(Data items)
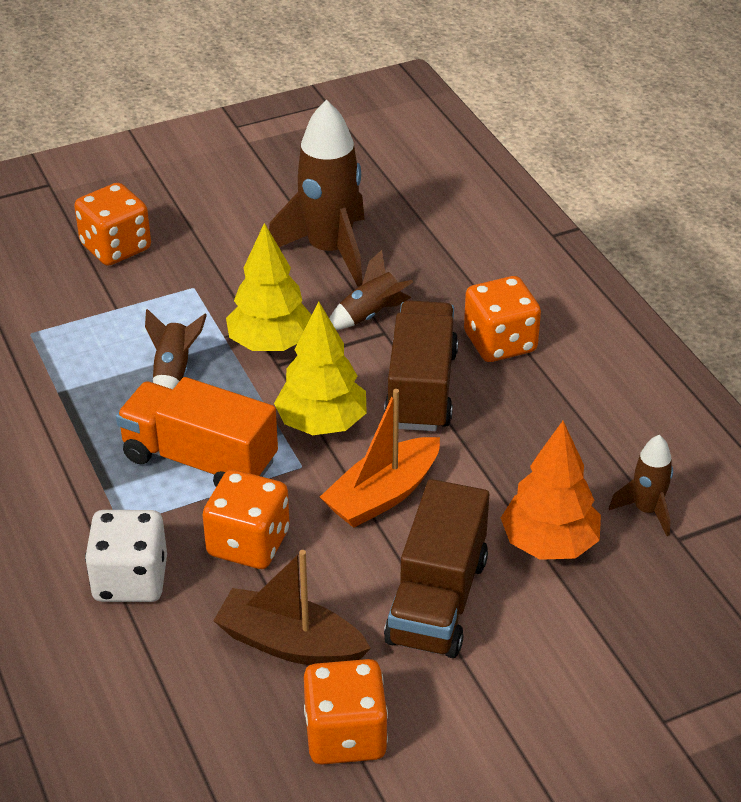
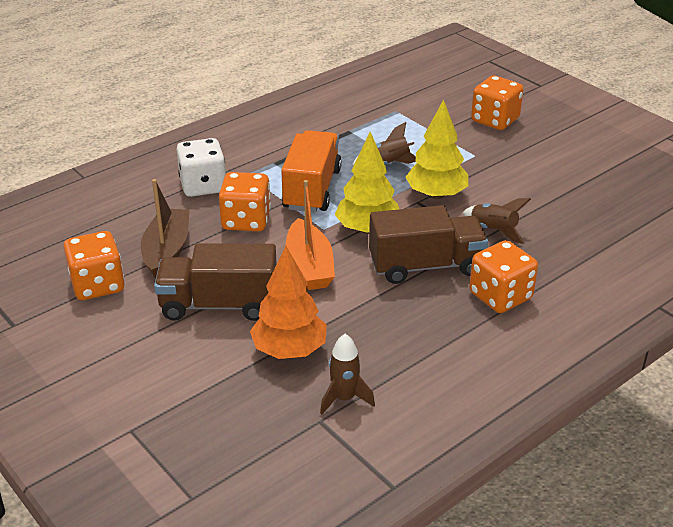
camera: 75 degrees right, 5 degrees down
(329, 251) = (553, 201): brown rocket -> none
(382, 495) = (309, 266): orange boat -> orange boat turned 135 degrees counterclockwise

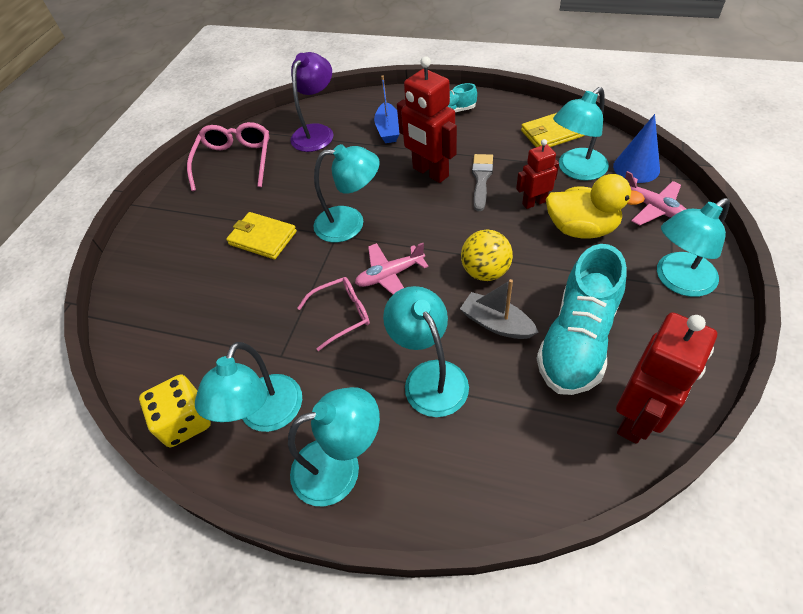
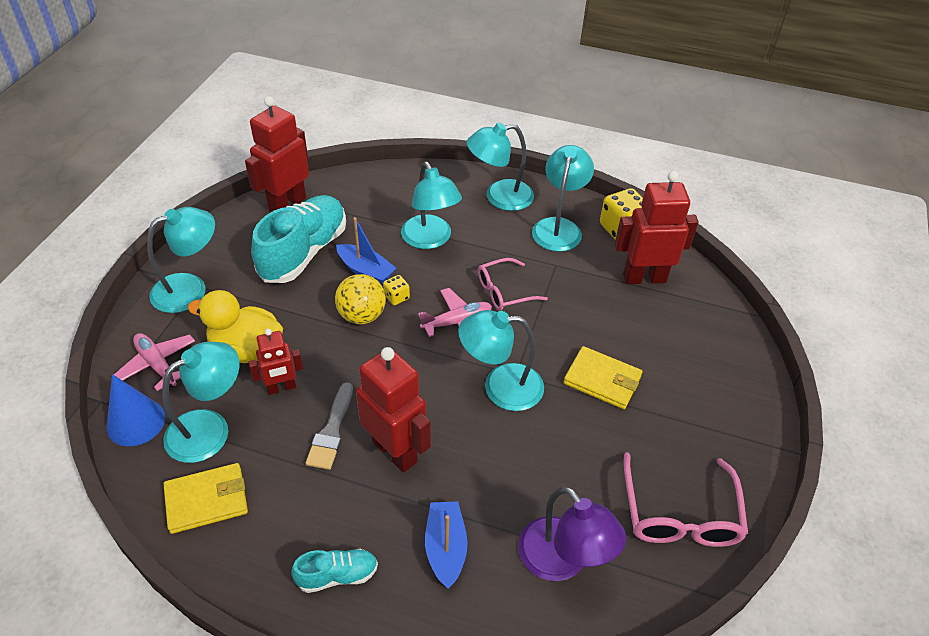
camera: 175 degrees right, 5 degrees down
(186, 348) = (644, 278): none -> red robot
(316, 132) = (562, 561): purple lamp -> purple lamp turned 60 degrees counterclockwise
(455, 295) = (396, 297): none -> yellow dice
(496, 323) = (366, 271): grey boat -> blue boat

• About this exercise: Copy out each line of the entries that holds "turned".

• Task output:
(382, 495) = (309, 266): orange boat -> orange boat turned 135 degrees counterclockwise
(316, 132) = (562, 561): purple lamp -> purple lamp turned 60 degrees counterclockwise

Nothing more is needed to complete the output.